*Required work*
For each line below, return an exact copy.

*Data extracted from a collection*
---

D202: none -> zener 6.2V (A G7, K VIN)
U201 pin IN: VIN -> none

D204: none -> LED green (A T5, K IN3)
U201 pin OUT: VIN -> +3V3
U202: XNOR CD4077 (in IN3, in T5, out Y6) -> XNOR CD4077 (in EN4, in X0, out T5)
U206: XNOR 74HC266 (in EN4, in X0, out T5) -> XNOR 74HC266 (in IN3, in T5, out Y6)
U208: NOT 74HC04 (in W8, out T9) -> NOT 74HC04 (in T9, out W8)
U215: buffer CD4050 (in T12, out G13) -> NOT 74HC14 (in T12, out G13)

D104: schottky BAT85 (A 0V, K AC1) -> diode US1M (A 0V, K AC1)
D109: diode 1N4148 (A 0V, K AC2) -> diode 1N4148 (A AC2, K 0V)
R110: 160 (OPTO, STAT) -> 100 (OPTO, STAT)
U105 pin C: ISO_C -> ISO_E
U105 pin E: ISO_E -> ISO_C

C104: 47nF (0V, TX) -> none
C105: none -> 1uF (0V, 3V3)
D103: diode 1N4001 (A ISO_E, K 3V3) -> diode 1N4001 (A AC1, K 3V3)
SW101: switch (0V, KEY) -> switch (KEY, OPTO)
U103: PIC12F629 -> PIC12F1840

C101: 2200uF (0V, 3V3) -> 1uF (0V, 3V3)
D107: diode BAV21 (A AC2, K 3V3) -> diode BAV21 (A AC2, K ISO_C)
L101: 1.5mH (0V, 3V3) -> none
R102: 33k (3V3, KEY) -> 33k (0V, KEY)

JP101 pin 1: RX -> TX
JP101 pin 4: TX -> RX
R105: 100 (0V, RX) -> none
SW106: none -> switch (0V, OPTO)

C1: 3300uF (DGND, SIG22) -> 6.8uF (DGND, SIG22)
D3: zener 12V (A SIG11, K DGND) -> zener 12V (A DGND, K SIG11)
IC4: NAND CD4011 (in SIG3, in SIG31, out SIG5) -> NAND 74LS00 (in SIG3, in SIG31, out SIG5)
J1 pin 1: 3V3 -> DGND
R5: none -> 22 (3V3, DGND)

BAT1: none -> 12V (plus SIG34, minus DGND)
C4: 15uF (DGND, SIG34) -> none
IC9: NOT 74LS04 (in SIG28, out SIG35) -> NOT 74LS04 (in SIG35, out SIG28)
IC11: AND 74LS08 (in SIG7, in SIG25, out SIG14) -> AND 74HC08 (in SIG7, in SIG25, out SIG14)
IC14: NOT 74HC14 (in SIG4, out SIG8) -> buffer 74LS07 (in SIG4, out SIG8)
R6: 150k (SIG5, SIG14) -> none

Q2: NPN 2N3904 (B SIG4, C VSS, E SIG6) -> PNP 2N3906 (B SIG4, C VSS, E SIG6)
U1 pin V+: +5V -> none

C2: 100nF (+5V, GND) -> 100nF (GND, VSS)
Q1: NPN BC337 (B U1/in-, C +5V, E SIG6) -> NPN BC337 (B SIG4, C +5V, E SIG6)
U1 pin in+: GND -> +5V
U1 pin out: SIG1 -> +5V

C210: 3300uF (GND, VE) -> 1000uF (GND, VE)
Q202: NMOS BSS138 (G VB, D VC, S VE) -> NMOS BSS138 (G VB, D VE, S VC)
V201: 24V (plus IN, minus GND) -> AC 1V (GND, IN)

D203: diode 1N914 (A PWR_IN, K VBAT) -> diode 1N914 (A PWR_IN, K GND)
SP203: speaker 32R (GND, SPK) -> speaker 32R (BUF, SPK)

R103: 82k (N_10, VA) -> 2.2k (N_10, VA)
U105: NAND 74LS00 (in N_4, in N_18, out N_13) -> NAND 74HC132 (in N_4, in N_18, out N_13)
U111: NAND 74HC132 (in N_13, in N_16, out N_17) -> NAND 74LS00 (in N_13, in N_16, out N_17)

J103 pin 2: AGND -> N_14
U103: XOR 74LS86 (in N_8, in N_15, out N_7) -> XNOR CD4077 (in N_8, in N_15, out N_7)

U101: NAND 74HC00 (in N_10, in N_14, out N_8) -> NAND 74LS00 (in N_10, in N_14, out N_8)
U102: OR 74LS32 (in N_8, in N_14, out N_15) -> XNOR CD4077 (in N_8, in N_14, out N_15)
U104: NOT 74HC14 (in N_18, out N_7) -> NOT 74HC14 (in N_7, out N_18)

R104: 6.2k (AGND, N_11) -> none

---

*Exercise result*
D202: none -> zener 6.2V (A G7, K VIN)
U201 pin IN: VIN -> none

D204: none -> LED green (A T5, K IN3)
U201 pin OUT: VIN -> +3V3
U202: XNOR CD4077 (in IN3, in T5, out Y6) -> XNOR CD4077 (in EN4, in X0, out T5)
U206: XNOR 74HC266 (in EN4, in X0, out T5) -> XNOR 74HC266 (in IN3, in T5, out Y6)
U208: NOT 74HC04 (in W8, out T9) -> NOT 74HC04 (in T9, out W8)
U215: buffer CD4050 (in T12, out G13) -> NOT 74HC14 (in T12, out G13)

D104: schottky BAT85 (A 0V, K AC1) -> diode US1M (A 0V, K AC1)
D109: diode 1N4148 (A 0V, K AC2) -> diode 1N4148 (A AC2, K 0V)
R110: 160 (OPTO, STAT) -> 100 (OPTO, STAT)
U105 pin C: ISO_C -> ISO_E
U105 pin E: ISO_E -> ISO_C

C104: 47nF (0V, TX) -> none
C105: none -> 1uF (0V, 3V3)
D103: diode 1N4001 (A ISO_E, K 3V3) -> diode 1N4001 (A AC1, K 3V3)
SW101: switch (0V, KEY) -> switch (KEY, OPTO)
U103: PIC12F629 -> PIC12F1840

C101: 2200uF (0V, 3V3) -> 1uF (0V, 3V3)
D107: diode BAV21 (A AC2, K 3V3) -> diode BAV21 (A AC2, K ISO_C)
L101: 1.5mH (0V, 3V3) -> none
R102: 33k (3V3, KEY) -> 33k (0V, KEY)

JP101 pin 1: RX -> TX
JP101 pin 4: TX -> RX
R105: 100 (0V, RX) -> none
SW106: none -> switch (0V, OPTO)

C1: 3300uF (DGND, SIG22) -> 6.8uF (DGND, SIG22)
D3: zener 12V (A SIG11, K DGND) -> zener 12V (A DGND, K SIG11)
IC4: NAND CD4011 (in SIG3, in SIG31, out SIG5) -> NAND 74LS00 (in SIG3, in SIG31, out SIG5)
J1 pin 1: 3V3 -> DGND
R5: none -> 22 (3V3, DGND)

BAT1: none -> 12V (plus SIG34, minus DGND)
C4: 15uF (DGND, SIG34) -> none
IC9: NOT 74LS04 (in SIG28, out SIG35) -> NOT 74LS04 (in SIG35, out SIG28)
IC11: AND 74LS08 (in SIG7, in SIG25, out SIG14) -> AND 74HC08 (in SIG7, in SIG25, out SIG14)
IC14: NOT 74HC14 (in SIG4, out SIG8) -> buffer 74LS07 (in SIG4, out SIG8)
R6: 150k (SIG5, SIG14) -> none

Q2: NPN 2N3904 (B SIG4, C VSS, E SIG6) -> PNP 2N3906 (B SIG4, C VSS, E SIG6)
U1 pin V+: +5V -> none

C2: 100nF (+5V, GND) -> 100nF (GND, VSS)
Q1: NPN BC337 (B U1/in-, C +5V, E SIG6) -> NPN BC337 (B SIG4, C +5V, E SIG6)
U1 pin in+: GND -> +5V
U1 pin out: SIG1 -> +5V

C210: 3300uF (GND, VE) -> 1000uF (GND, VE)
Q202: NMOS BSS138 (G VB, D VC, S VE) -> NMOS BSS138 (G VB, D VE, S VC)
V201: 24V (plus IN, minus GND) -> AC 1V (GND, IN)

D203: diode 1N914 (A PWR_IN, K VBAT) -> diode 1N914 (A PWR_IN, K GND)
SP203: speaker 32R (GND, SPK) -> speaker 32R (BUF, SPK)

R103: 82k (N_10, VA) -> 2.2k (N_10, VA)
U105: NAND 74LS00 (in N_4, in N_18, out N_13) -> NAND 74HC132 (in N_4, in N_18, out N_13)
U111: NAND 74HC132 (in N_13, in N_16, out N_17) -> NAND 74LS00 (in N_13, in N_16, out N_17)

J103 pin 2: AGND -> N_14
U103: XOR 74LS86 (in N_8, in N_15, out N_7) -> XNOR CD4077 (in N_8, in N_15, out N_7)

U101: NAND 74HC00 (in N_10, in N_14, out N_8) -> NAND 74LS00 (in N_10, in N_14, out N_8)
U102: OR 74LS32 (in N_8, in N_14, out N_15) -> XNOR CD4077 (in N_8, in N_14, out N_15)
U104: NOT 74HC14 (in N_18, out N_7) -> NOT 74HC14 (in N_7, out N_18)

R104: 6.2k (AGND, N_11) -> none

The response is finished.